→ **Directions for this task**: Read through the entries below and return each line with the word "STEPPER".

→ **Listed records**:
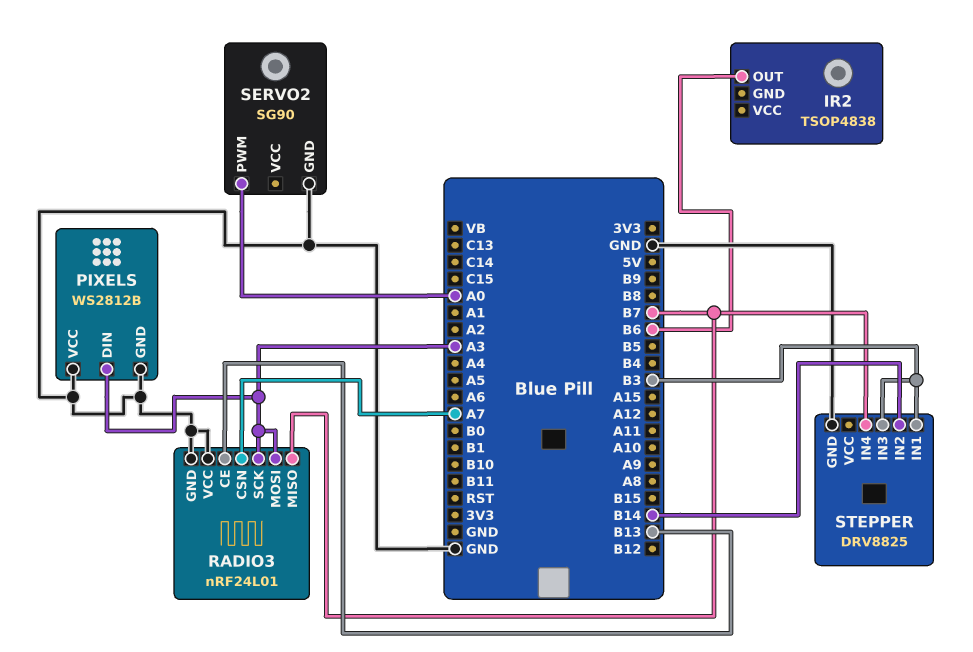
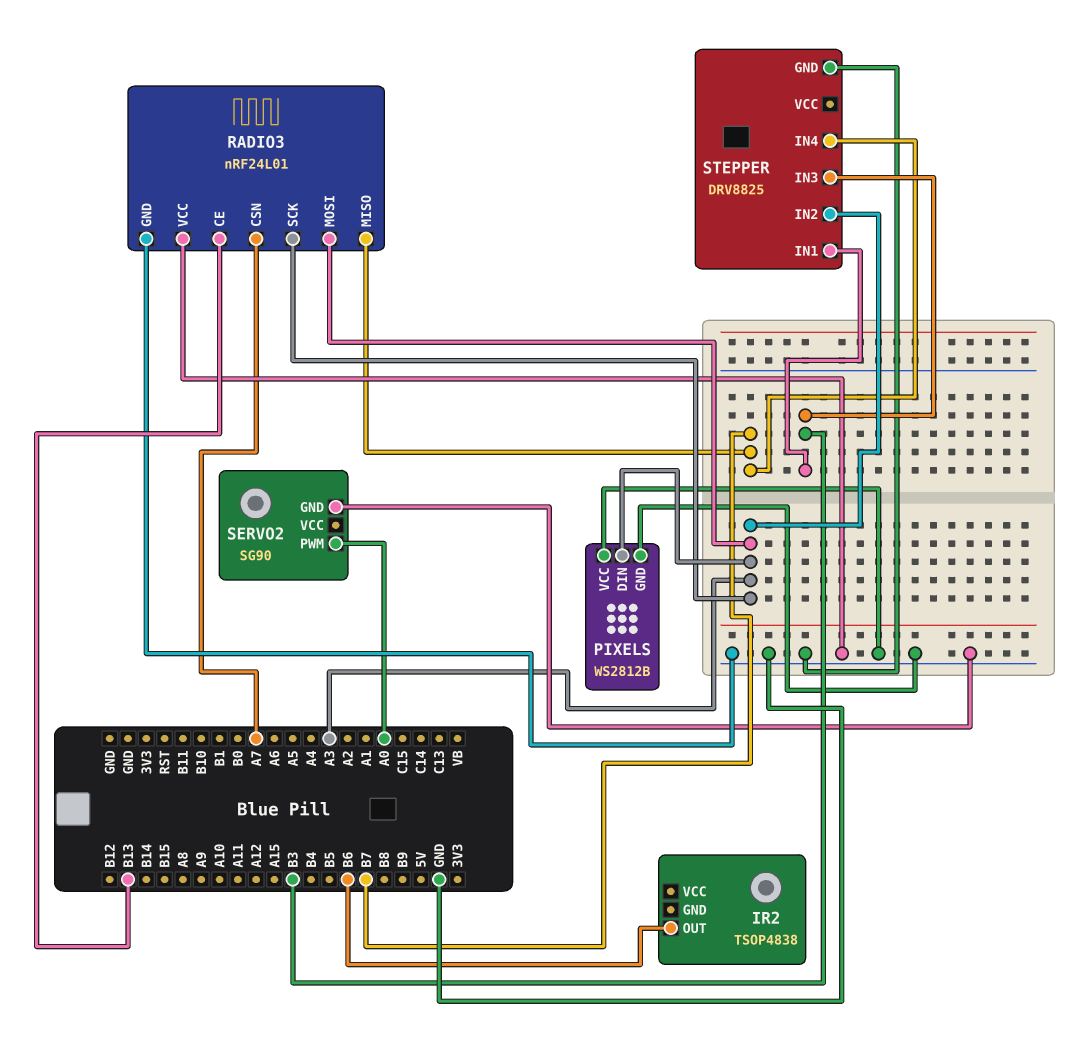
STEPPER pin IN2: B14 -> A3

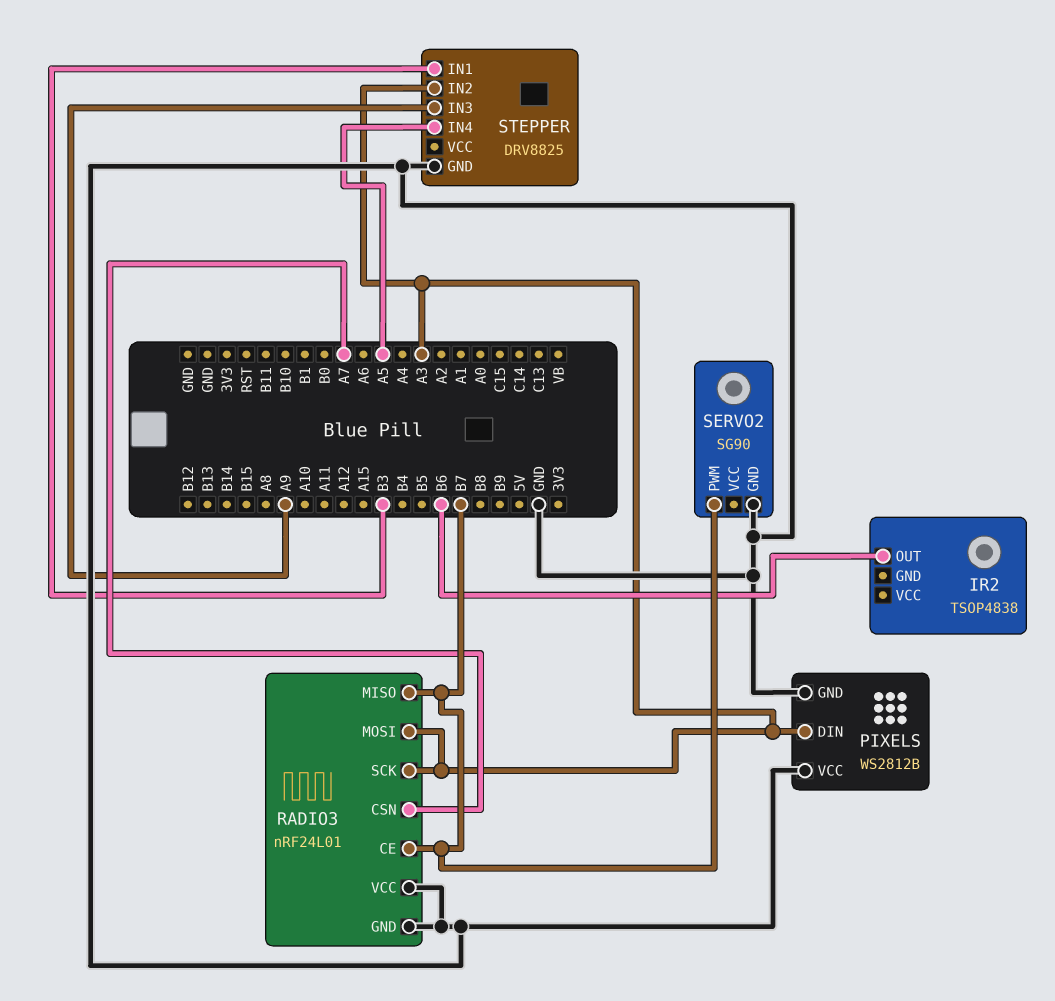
RADIO3 pin CE: B13 -> B7
SERVO2 pin PWM: A0 -> B7
STEPPER pin IN3: B3 -> A9
STEPPER pin IN4: B7 -> A5

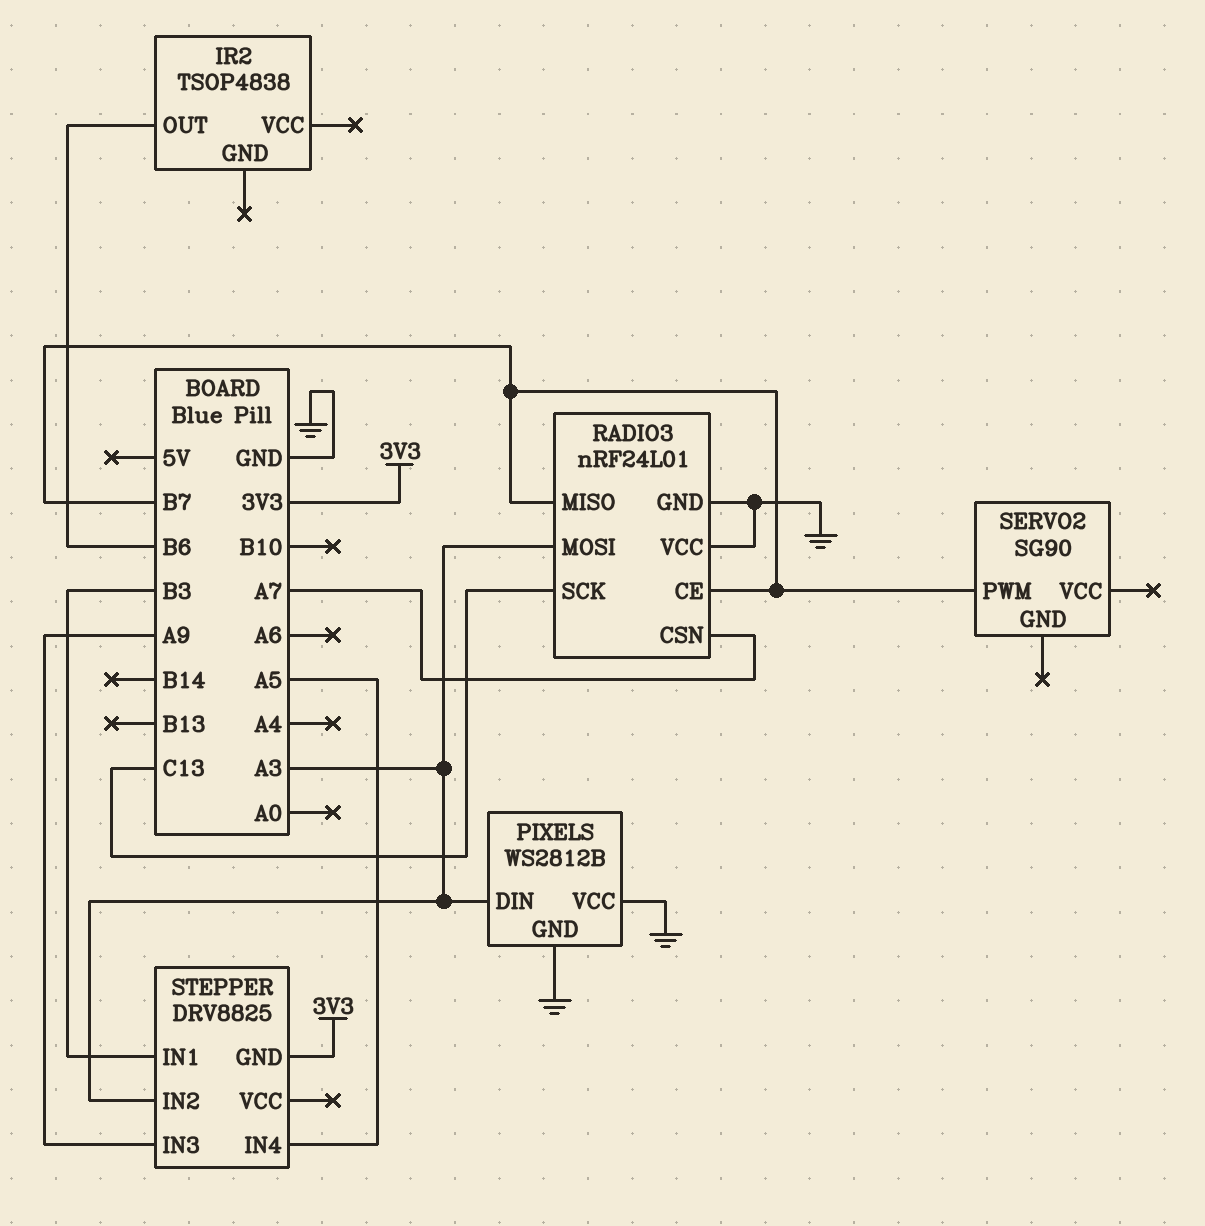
RADIO3 pin SCK: A3 -> C13
SERVO2 pin GND: GND -> none
STEPPER pin GND: GND -> 3V3

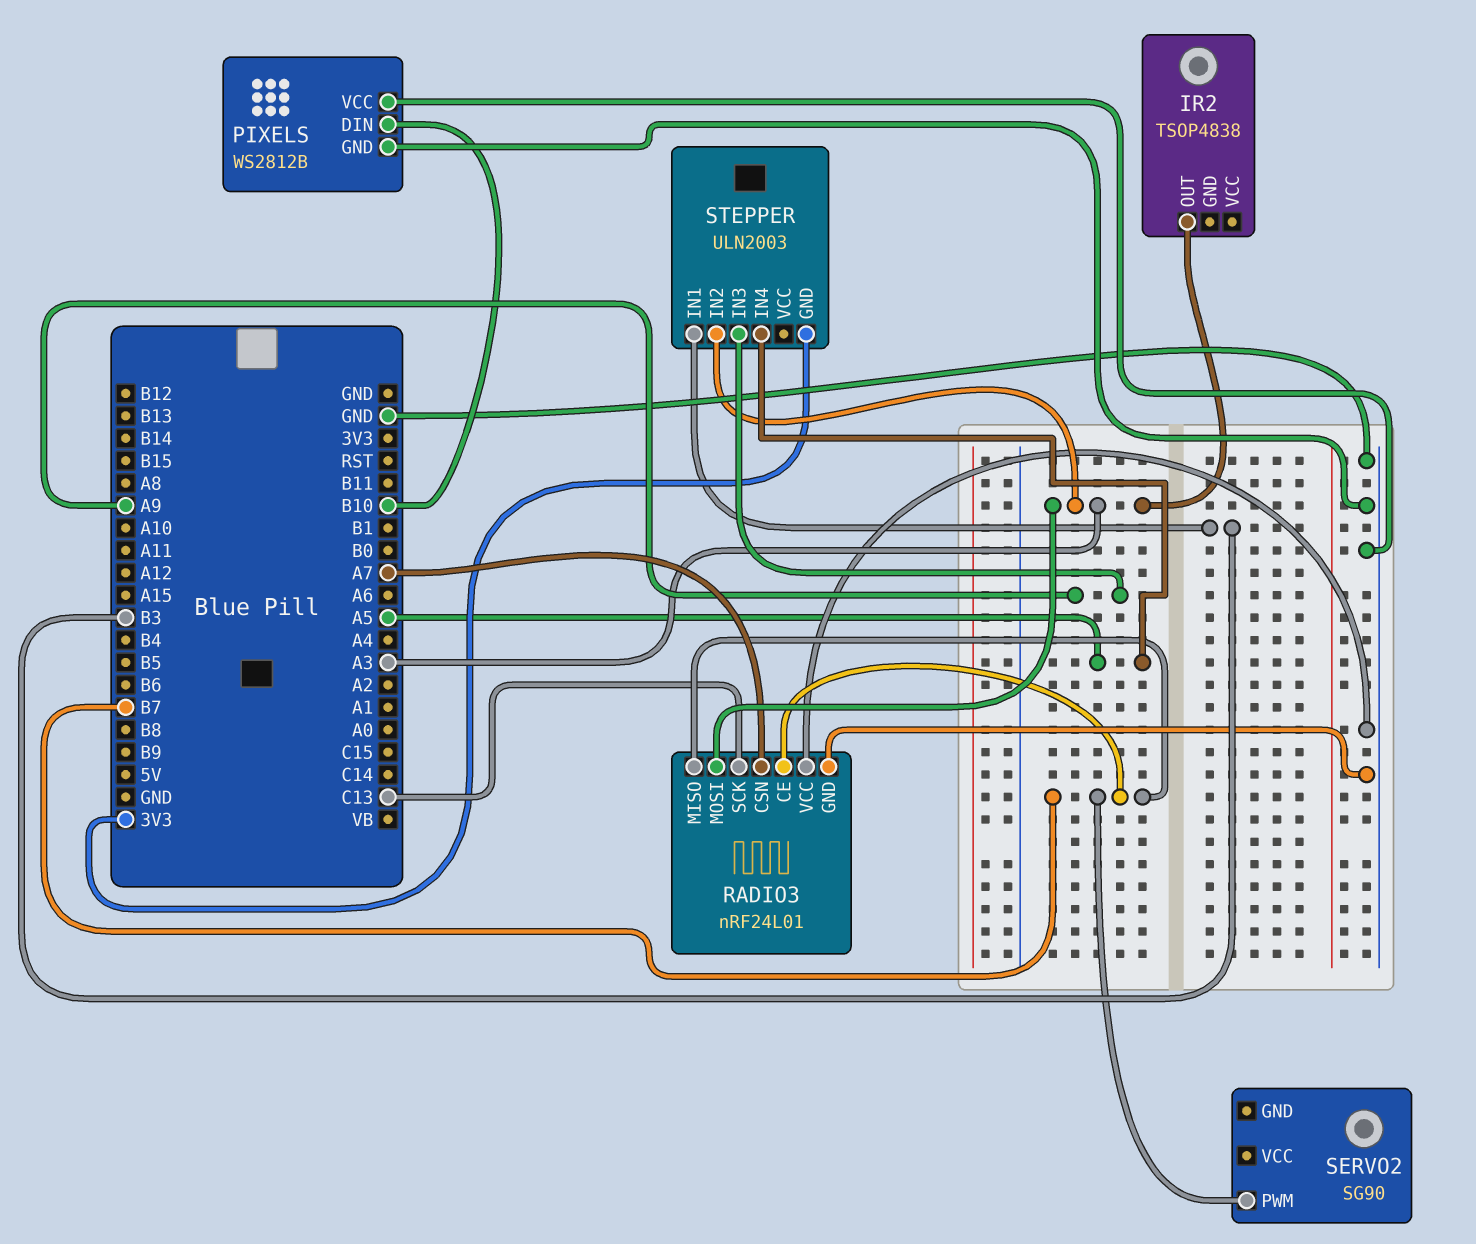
IR2 pin OUT: B6 -> A3
PIXELS pin DIN: A3 -> B10
STEPPER: DRV8825 -> ULN2003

→ **Response**:
STEPPER pin IN2: B14 -> A3
STEPPER pin IN3: B3 -> A9
STEPPER pin IN4: B7 -> A5
STEPPER pin GND: GND -> 3V3
STEPPER: DRV8825 -> ULN2003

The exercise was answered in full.